How to complete this task >> Each line in the material below, starting at the one that contains "R1: 20k (IN2, VS) -> 36k (IN2, VS)" and ending at the one that contains "U3: NAND (in", should be repeated exactly; the pictures should not.

Record extracts >>
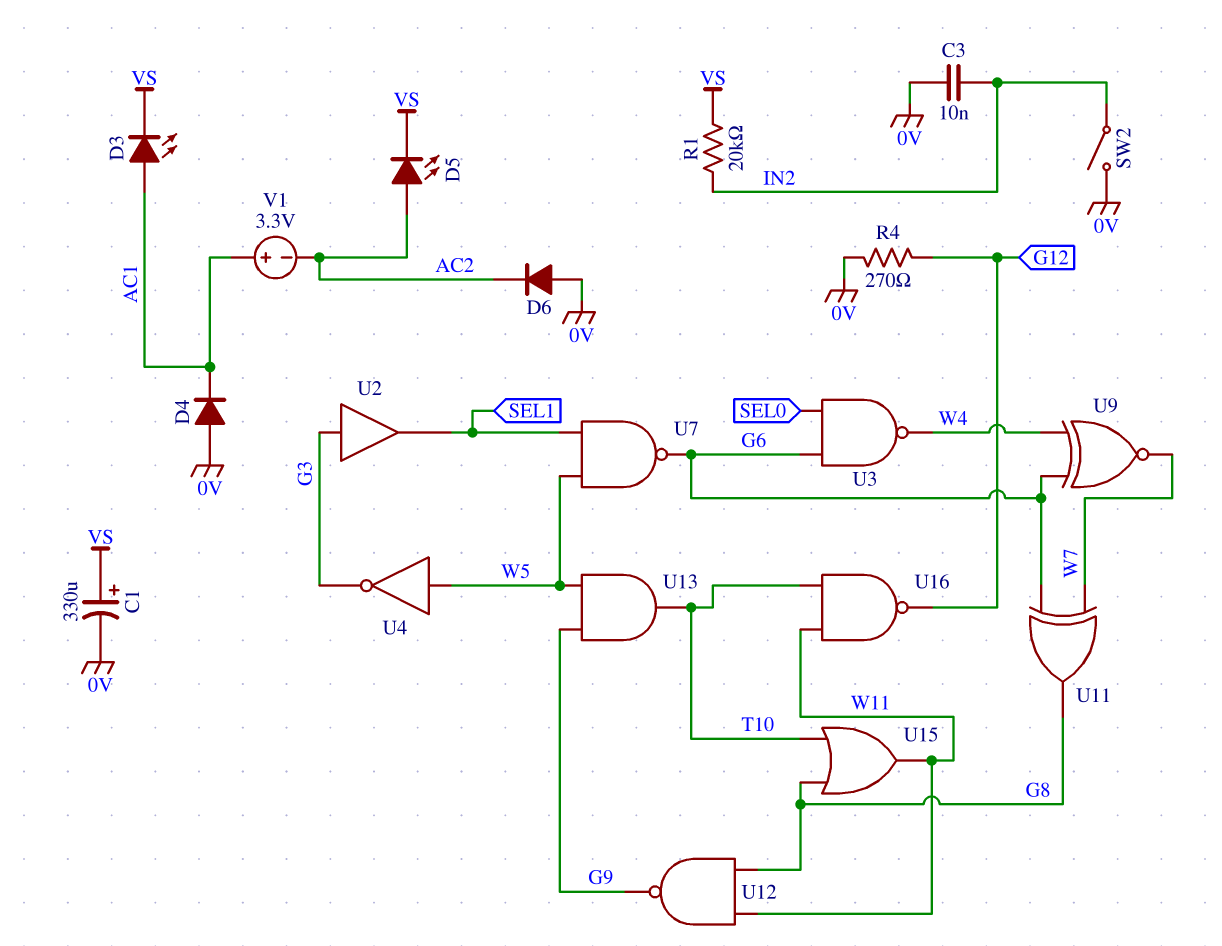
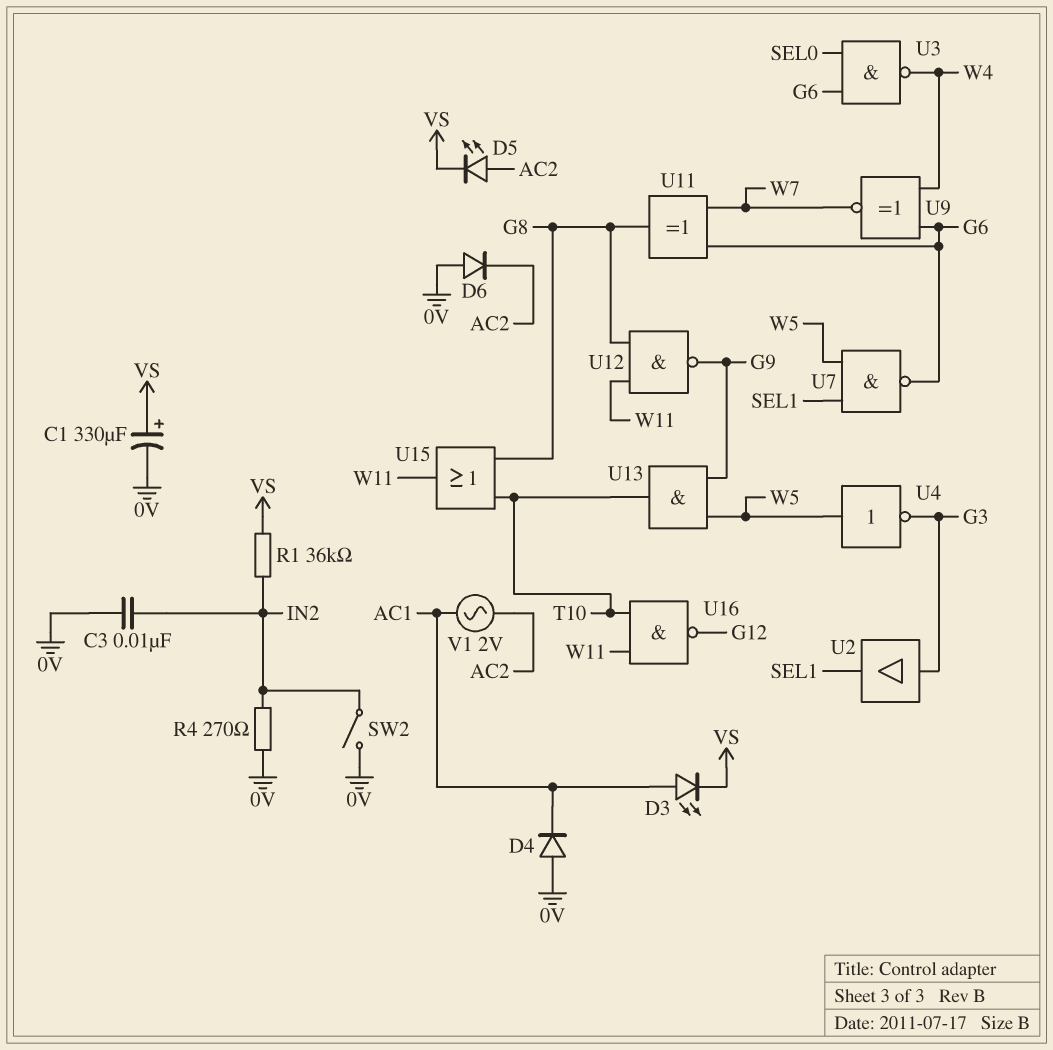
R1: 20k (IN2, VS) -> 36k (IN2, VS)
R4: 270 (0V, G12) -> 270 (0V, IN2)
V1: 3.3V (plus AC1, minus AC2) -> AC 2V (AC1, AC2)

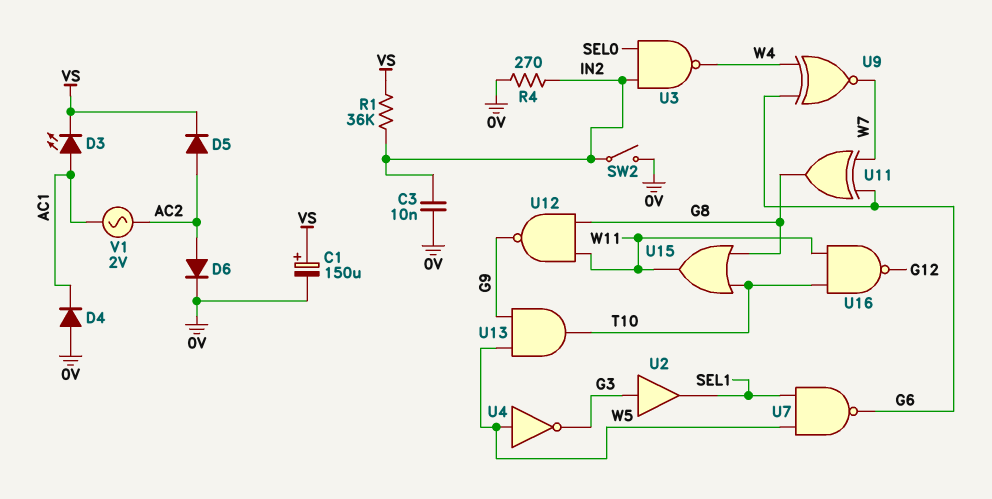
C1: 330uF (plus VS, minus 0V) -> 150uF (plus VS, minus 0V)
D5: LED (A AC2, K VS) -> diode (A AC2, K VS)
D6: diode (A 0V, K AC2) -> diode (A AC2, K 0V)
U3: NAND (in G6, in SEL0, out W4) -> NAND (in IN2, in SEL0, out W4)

...

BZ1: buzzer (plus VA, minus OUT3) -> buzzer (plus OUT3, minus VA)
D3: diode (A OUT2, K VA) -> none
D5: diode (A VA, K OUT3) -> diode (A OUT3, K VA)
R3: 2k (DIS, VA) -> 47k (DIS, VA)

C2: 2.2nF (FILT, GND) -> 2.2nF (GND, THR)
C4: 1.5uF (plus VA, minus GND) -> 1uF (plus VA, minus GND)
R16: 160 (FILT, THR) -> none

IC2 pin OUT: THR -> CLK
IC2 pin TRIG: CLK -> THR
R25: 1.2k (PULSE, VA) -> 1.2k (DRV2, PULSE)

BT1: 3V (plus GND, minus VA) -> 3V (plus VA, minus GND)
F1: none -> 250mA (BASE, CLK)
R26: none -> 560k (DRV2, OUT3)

Solved problem >>
R1: 20k (IN2, VS) -> 36k (IN2, VS)
R4: 270 (0V, G12) -> 270 (0V, IN2)
V1: 3.3V (plus AC1, minus AC2) -> AC 2V (AC1, AC2)

C1: 330uF (plus VS, minus 0V) -> 150uF (plus VS, minus 0V)
D5: LED (A AC2, K VS) -> diode (A AC2, K VS)
D6: diode (A 0V, K AC2) -> diode (A AC2, K 0V)
U3: NAND (in G6, in SEL0, out W4) -> NAND (in IN2, in SEL0, out W4)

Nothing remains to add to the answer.